Begin at the line below that contains "turquoise headphones: [344,383,424,450]". Repeat it and all remaining lines of the records exactly.

== Data excerpts ==

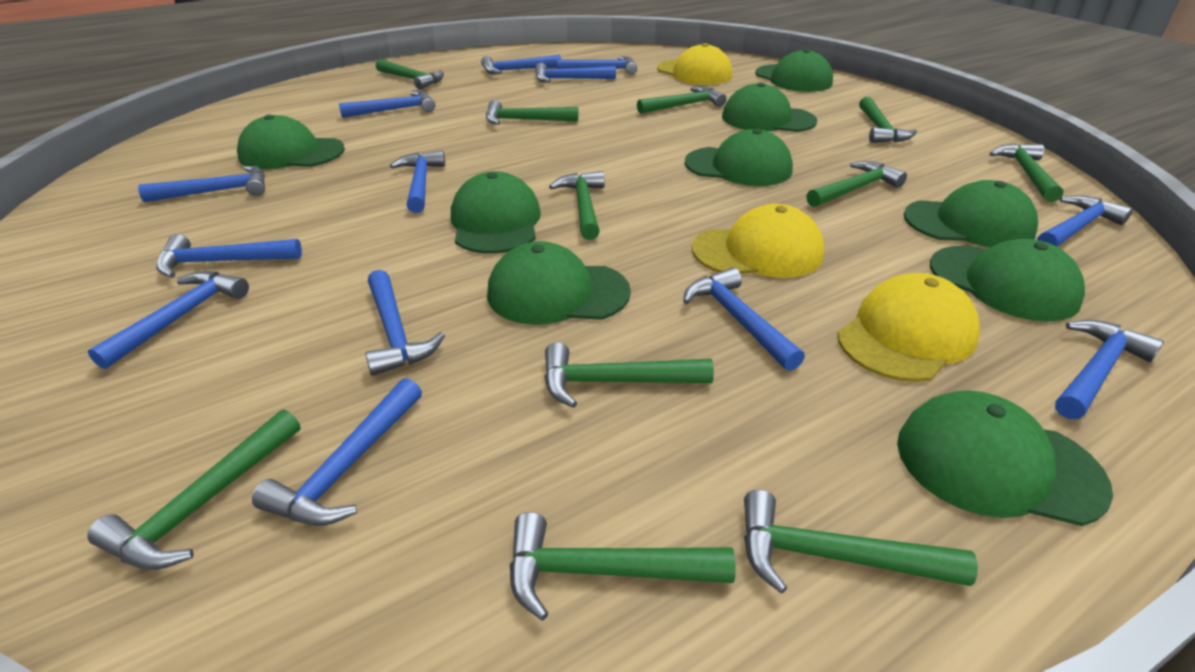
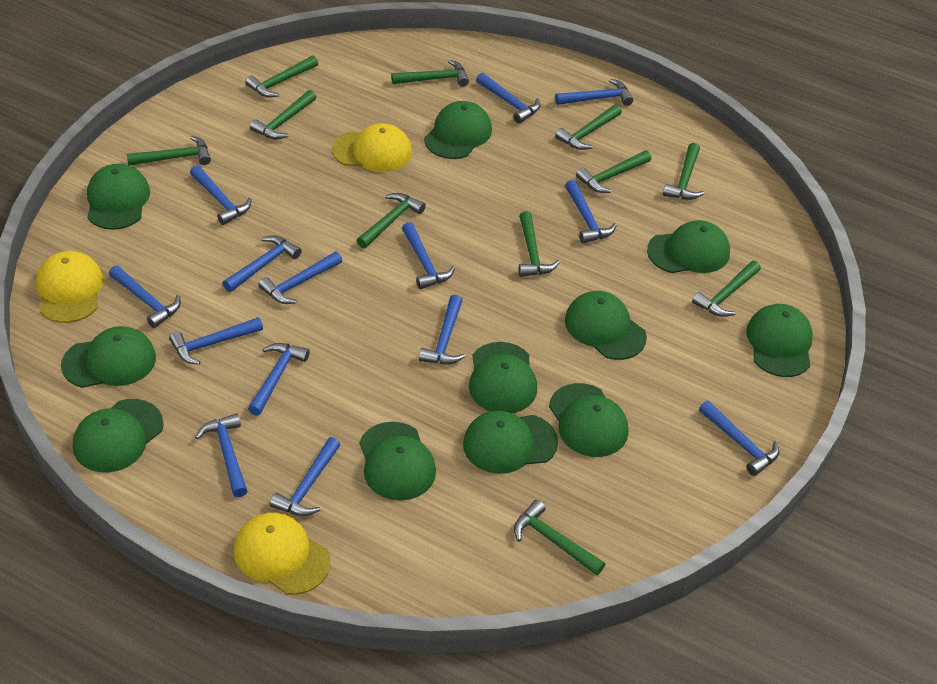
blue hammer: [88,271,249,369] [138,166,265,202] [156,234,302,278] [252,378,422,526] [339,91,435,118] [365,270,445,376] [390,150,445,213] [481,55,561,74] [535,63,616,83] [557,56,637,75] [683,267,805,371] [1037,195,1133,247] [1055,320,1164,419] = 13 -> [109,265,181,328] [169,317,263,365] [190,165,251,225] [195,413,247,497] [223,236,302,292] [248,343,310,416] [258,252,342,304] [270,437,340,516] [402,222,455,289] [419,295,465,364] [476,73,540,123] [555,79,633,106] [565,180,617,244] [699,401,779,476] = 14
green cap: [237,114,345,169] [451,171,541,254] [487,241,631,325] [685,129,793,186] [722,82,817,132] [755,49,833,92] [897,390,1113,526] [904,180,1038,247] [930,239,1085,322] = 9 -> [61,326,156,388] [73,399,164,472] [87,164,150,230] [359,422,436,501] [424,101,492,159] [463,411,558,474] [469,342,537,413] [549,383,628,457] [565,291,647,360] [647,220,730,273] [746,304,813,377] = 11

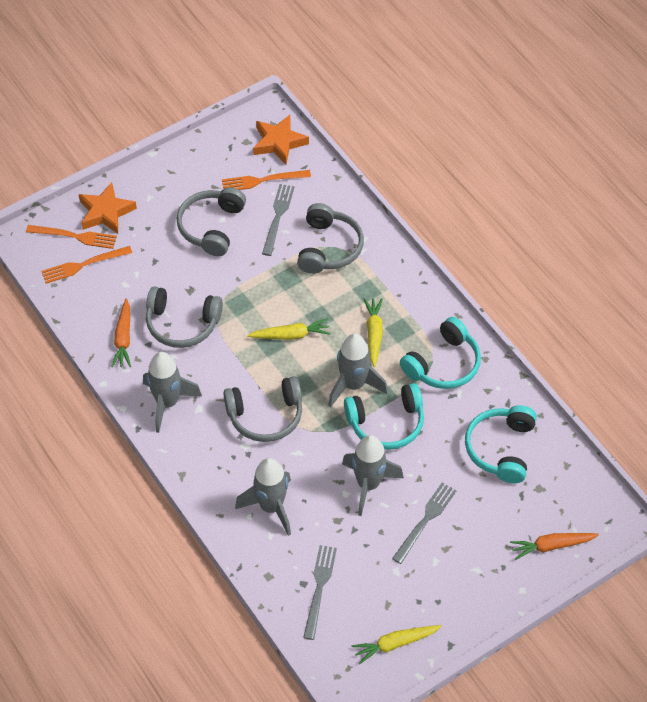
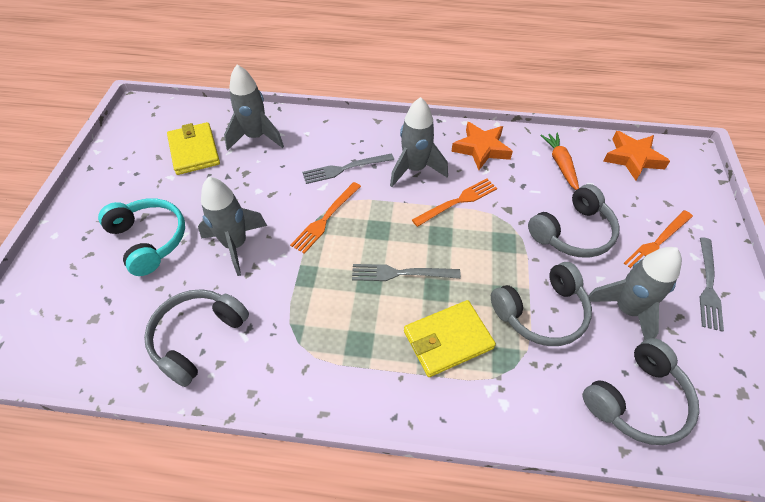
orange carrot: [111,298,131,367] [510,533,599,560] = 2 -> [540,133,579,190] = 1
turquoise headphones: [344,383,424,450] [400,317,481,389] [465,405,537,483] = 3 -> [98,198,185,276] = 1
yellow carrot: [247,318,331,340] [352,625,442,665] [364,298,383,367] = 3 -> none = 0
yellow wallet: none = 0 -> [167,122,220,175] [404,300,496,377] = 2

===

◆ Solved exercise ◆
turquoise headphones: [344,383,424,450] [400,317,481,389] [465,405,537,483] = 3 -> [98,198,185,276] = 1
yellow carrot: [247,318,331,340] [352,625,442,665] [364,298,383,367] = 3 -> none = 0
yellow wallet: none = 0 -> [167,122,220,175] [404,300,496,377] = 2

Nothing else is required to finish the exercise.